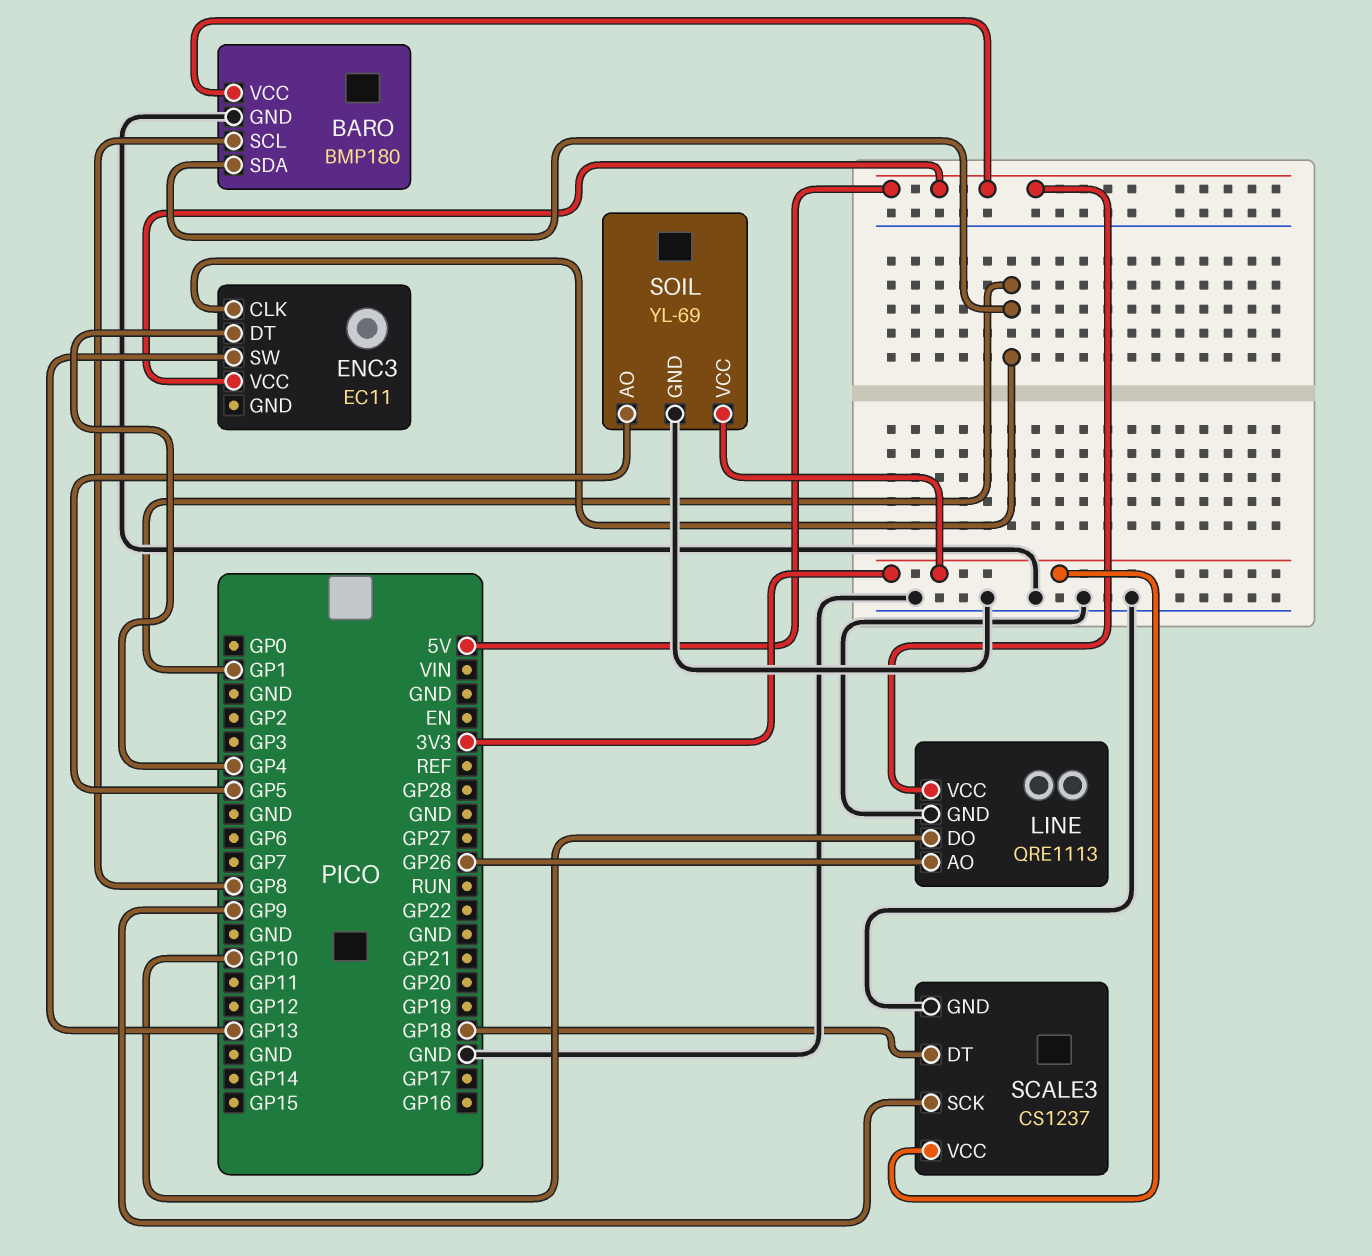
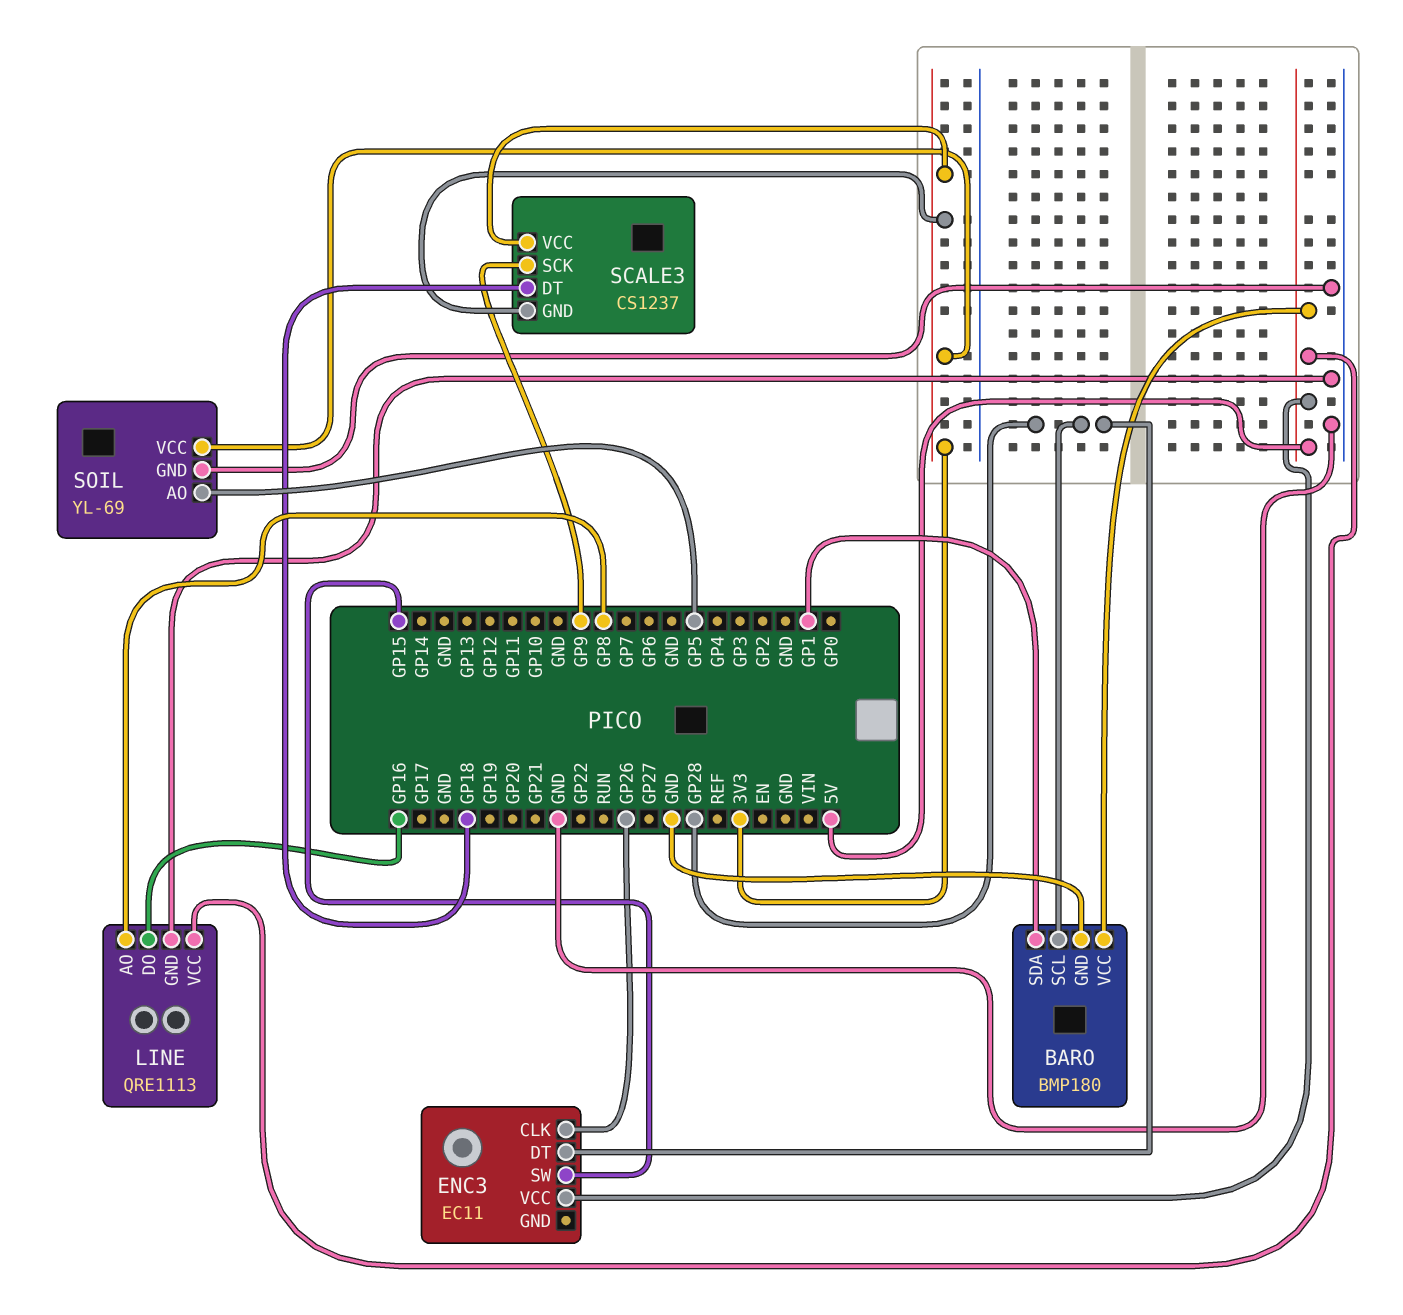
BARO pin SCL: GP8 -> GP28
ENC3 pin CLK: GP1 -> GP26
ENC3 pin DT: GP4 -> GP28
ENC3 pin SW: GP13 -> GP15
LINE pin AO: GP26 -> GP8
LINE pin DO: GP10 -> GP16
SCALE3 pin GND: GND -> 3V3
_____
_Prompt_
An unaltered copy of the material, without images, should be set down.

_Result for this task_
BARO pin SCL: GP8 -> GP28
ENC3 pin CLK: GP1 -> GP26
ENC3 pin DT: GP4 -> GP28
ENC3 pin SW: GP13 -> GP15
LINE pin AO: GP26 -> GP8
LINE pin DO: GP10 -> GP16
SCALE3 pin GND: GND -> 3V3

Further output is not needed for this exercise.